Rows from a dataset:
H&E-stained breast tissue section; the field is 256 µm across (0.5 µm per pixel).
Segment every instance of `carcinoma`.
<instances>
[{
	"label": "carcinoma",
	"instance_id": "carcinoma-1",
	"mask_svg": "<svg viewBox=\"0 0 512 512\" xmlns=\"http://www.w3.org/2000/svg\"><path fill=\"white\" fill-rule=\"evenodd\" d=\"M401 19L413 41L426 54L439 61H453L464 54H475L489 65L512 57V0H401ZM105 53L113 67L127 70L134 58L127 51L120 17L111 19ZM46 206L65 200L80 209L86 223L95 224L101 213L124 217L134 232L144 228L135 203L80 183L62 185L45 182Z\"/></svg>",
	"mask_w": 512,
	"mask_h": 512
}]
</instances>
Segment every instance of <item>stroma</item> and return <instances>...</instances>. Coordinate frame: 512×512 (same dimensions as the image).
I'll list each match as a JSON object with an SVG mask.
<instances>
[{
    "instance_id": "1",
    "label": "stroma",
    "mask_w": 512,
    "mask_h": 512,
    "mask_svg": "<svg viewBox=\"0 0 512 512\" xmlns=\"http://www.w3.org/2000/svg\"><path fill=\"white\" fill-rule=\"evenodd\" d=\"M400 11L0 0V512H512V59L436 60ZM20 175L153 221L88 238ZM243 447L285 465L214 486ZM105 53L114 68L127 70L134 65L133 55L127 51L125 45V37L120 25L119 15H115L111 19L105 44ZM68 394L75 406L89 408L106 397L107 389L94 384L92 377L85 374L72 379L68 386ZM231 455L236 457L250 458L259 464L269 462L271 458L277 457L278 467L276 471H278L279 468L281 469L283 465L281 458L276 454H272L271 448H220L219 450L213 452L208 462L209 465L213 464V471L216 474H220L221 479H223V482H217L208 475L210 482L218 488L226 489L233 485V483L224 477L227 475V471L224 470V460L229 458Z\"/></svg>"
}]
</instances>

_EXERCISE REQUIREMENTS_
Set down all of the records shown above once more, exactly.

_REPLY_
H&E-stained breast tissue section; the field is 256 µm across (0.5 µm per pixel).
Segment every instance of `carcinoma`.
<instances>
[{
	"label": "carcinoma",
	"instance_id": "carcinoma-1",
	"mask_svg": "<svg viewBox=\"0 0 512 512\" xmlns=\"http://www.w3.org/2000/svg\"><path fill=\"white\" fill-rule=\"evenodd\" d=\"M401 19L413 41L426 54L439 61H453L464 54H475L489 65L512 57V0H401ZM105 53L113 67L127 70L134 58L127 51L120 17L111 19ZM46 206L65 200L80 209L86 223L95 224L101 213L124 217L134 232L144 228L135 203L80 183L62 185L45 182Z\"/></svg>",
	"mask_w": 512,
	"mask_h": 512
}]
</instances>
Segment every instance of <item>stroma</item> and return <instances>...</instances>. Coordinate frame: 512×512 (same dimensions as the image).
I'll list each match as a JSON object with an SVG mask.
<instances>
[{
    "instance_id": "1",
    "label": "stroma",
    "mask_w": 512,
    "mask_h": 512,
    "mask_svg": "<svg viewBox=\"0 0 512 512\" xmlns=\"http://www.w3.org/2000/svg\"><path fill=\"white\" fill-rule=\"evenodd\" d=\"M400 11L0 0V512H512V59L436 60ZM20 175L153 221L88 238ZM243 447L285 465L214 486ZM105 53L114 68L127 70L134 65L133 55L127 51L125 45V37L120 25L119 15H115L111 19L105 44ZM68 394L75 406L89 408L106 397L107 389L94 384L92 377L85 374L72 379L68 386ZM231 455L236 457L250 458L259 464L269 462L271 458L277 457L278 467L276 471H278L279 468L281 469L283 465L281 458L276 454H272L271 448H220L219 450L213 452L208 462L209 465L213 464V471L216 474H220L221 479H223V482H217L208 475L210 482L218 488L226 489L233 485V483L224 477L227 475V471L224 470V460L229 458Z\"/></svg>"
}]
</instances>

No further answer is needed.